The problem:
Starting at the line containing "camera: 175 degrees left, 15 degrees up" and ending at the line containing "(1077, 473) = (104, 277): none -> black truck", print every line of the material below exactly, both ends included, and stop there.

Input for this task:
=== Begin Enclosure ===

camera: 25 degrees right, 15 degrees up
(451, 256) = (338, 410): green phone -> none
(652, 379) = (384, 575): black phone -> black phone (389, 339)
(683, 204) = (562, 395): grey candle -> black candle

=== End Enclosure ===
=== Begin Enclosure ===

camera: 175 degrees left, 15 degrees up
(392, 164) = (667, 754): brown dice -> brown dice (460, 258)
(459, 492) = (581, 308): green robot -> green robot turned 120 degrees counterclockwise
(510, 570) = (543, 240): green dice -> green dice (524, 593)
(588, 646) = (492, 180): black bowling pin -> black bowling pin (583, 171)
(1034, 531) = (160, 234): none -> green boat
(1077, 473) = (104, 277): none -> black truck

=== End Enclosure ===

Exercise response:
camera: 175 degrees left, 15 degrees up
(392, 164) = (667, 754): brown dice -> brown dice (460, 258)
(459, 492) = (581, 308): green robot -> green robot turned 120 degrees counterclockwise
(510, 570) = (543, 240): green dice -> green dice (524, 593)
(588, 646) = (492, 180): black bowling pin -> black bowling pin (583, 171)
(1034, 531) = (160, 234): none -> green boat
(1077, 473) = (104, 277): none -> black truck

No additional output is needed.